<<<<

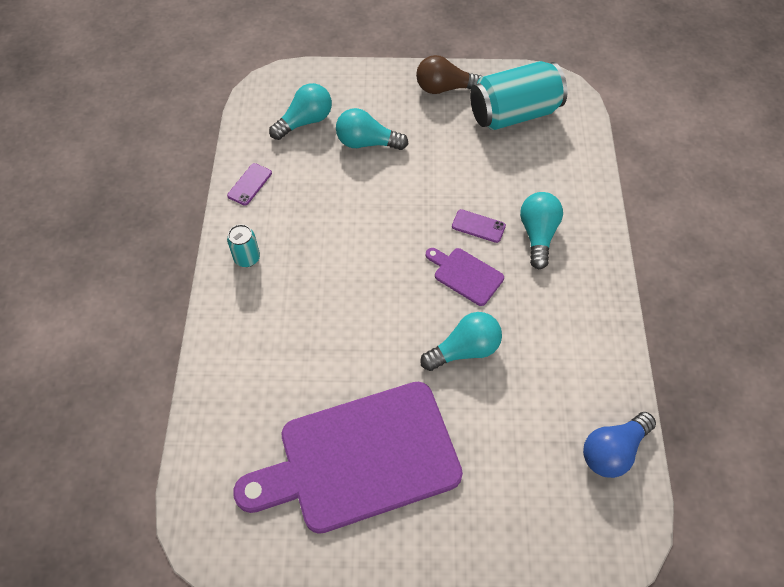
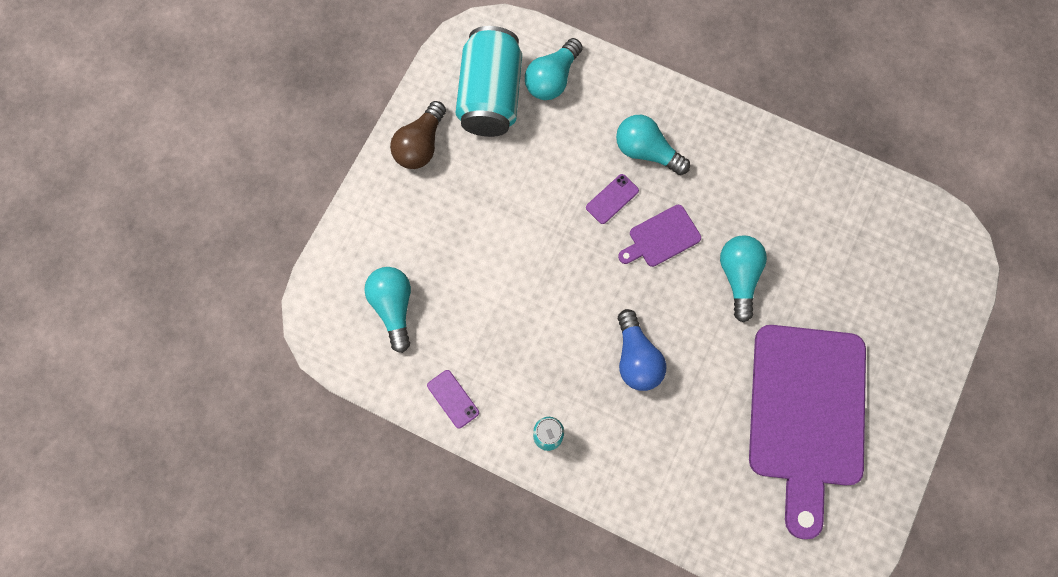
camera: 65 degrees left, 15 degrees up
(367, 143) = (456, 256): turquoise light bulb -> turquoise light bulb (552, 79)
(612, 451) = (879, 205): blue light bulb -> blue light bulb (636, 358)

>>>>

◆ Problem description
Produce a verbatim copy of the listing, leaving out all pictures.

◆ Result of this task
camera: 65 degrees left, 15 degrees up
(367, 143) = (456, 256): turquoise light bulb -> turquoise light bulb (552, 79)
(612, 451) = (879, 205): blue light bulb -> blue light bulb (636, 358)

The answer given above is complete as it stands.